** EXERCISE REQUIREMENTS **
Leave out the pictures and print precisely the lines from the line with "none -> red brick H2:H7 level 1" to the final line of the entries, both ends included.

(Data excerpts)
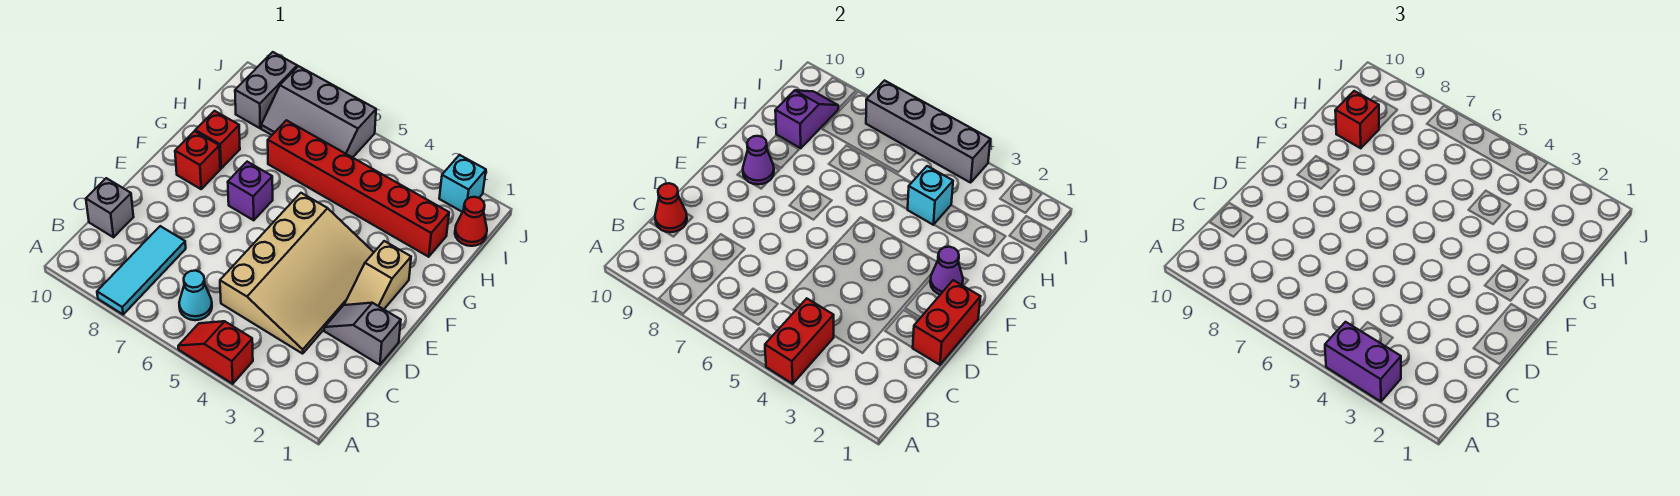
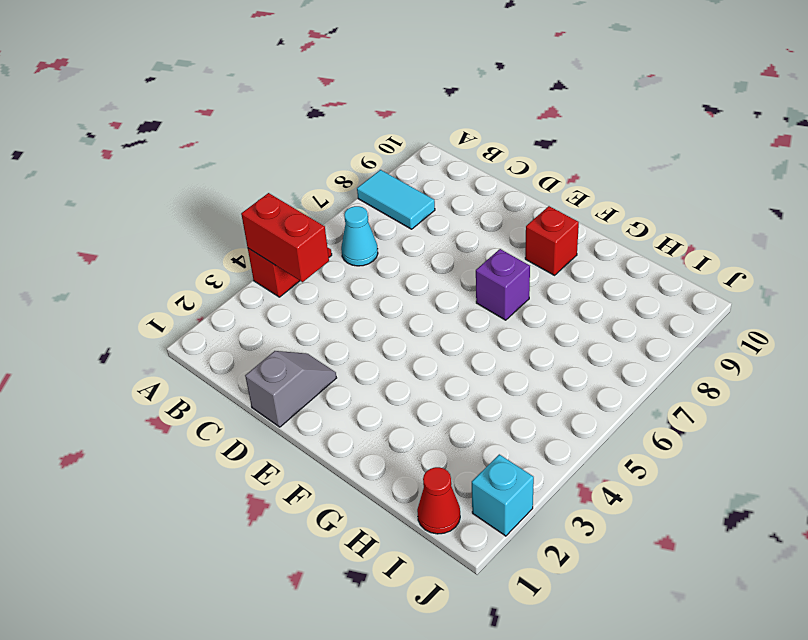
cyan tile A8:B8 level 1 -> cyan tile A8:C8 level 1
none -> tan slope C3:F5 level 1 top 5
none -> grey brick C10 level 1
none -> tan slope E2:F2 level 1 top F

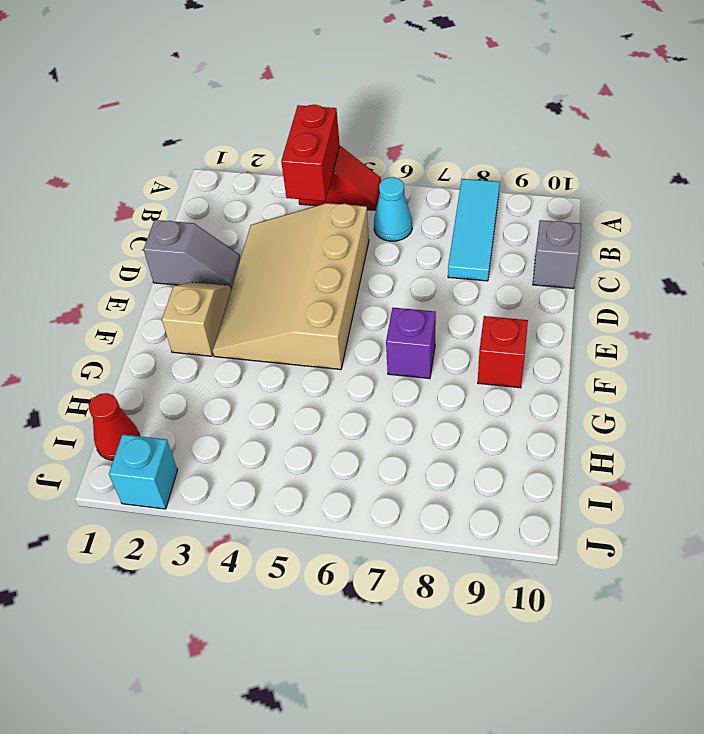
none -> red brick G9 level 1
none -> red brick H2:H7 level 1
none -> grey slope I6:J8 level 1 top J

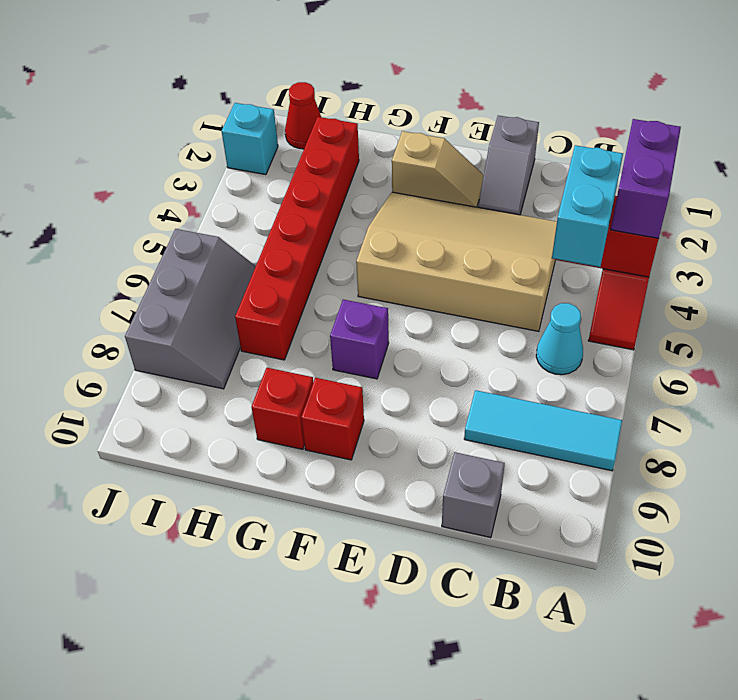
cyan brick B4:B5 level 3 -> none
none -> grey brick I9:J9 level 1
none -> red cone C10 level 2
none -> red brick D1:E1 level 2

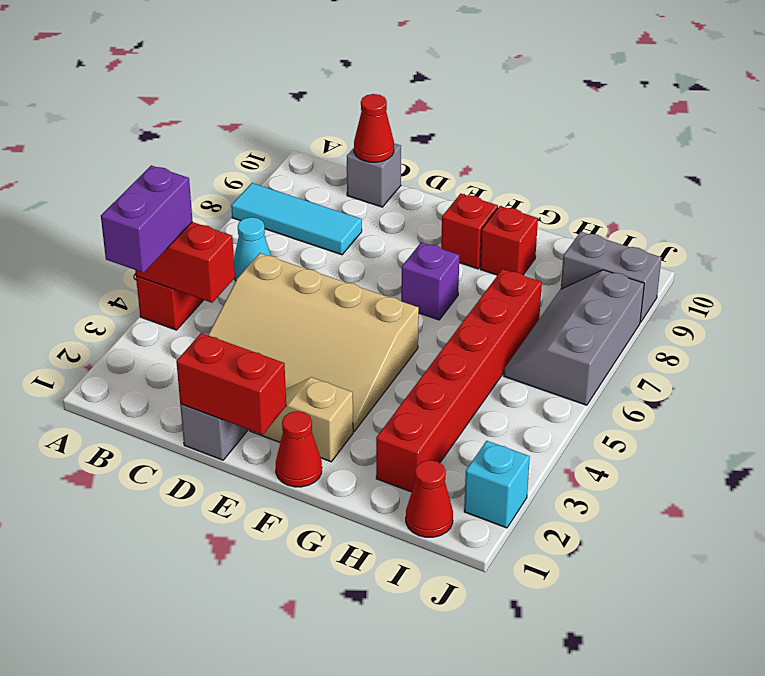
red cone F1 level 1 -> none
none -> purple cone F2 level 2
none -> purple cone F9 level 2
none -> cyan brick H4 level 2

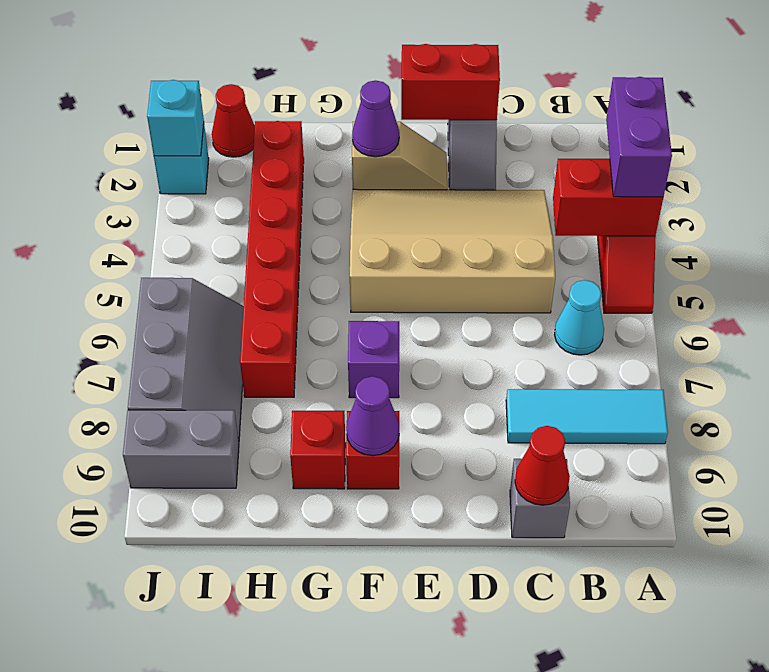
cyan brick J2 level 2 -> cyan brick H4 level 2
none -> purple slope H9:I9 level 2 top H
none -> grey brick J4:J7 level 2
none -> red brick H9 level 3

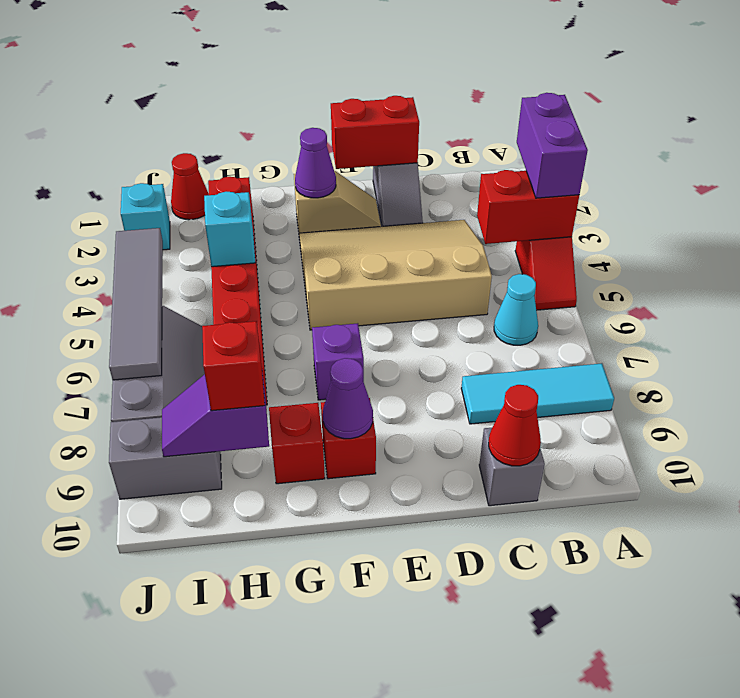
grey tile J4:J7 level 2 -> grey brick J4:J7 level 2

** SOLUTION TO THE PROBLEM **
none -> red brick H2:H7 level 1
none -> grey slope I6:J8 level 1 top J

cyan brick B4:B5 level 3 -> none
none -> grey brick I9:J9 level 1
none -> red cone C10 level 2
none -> red brick D1:E1 level 2

red cone F1 level 1 -> none
none -> purple cone F2 level 2
none -> purple cone F9 level 2
none -> cyan brick H4 level 2

cyan brick J2 level 2 -> cyan brick H4 level 2
none -> purple slope H9:I9 level 2 top H
none -> grey brick J4:J7 level 2
none -> red brick H9 level 3

grey tile J4:J7 level 2 -> grey brick J4:J7 level 2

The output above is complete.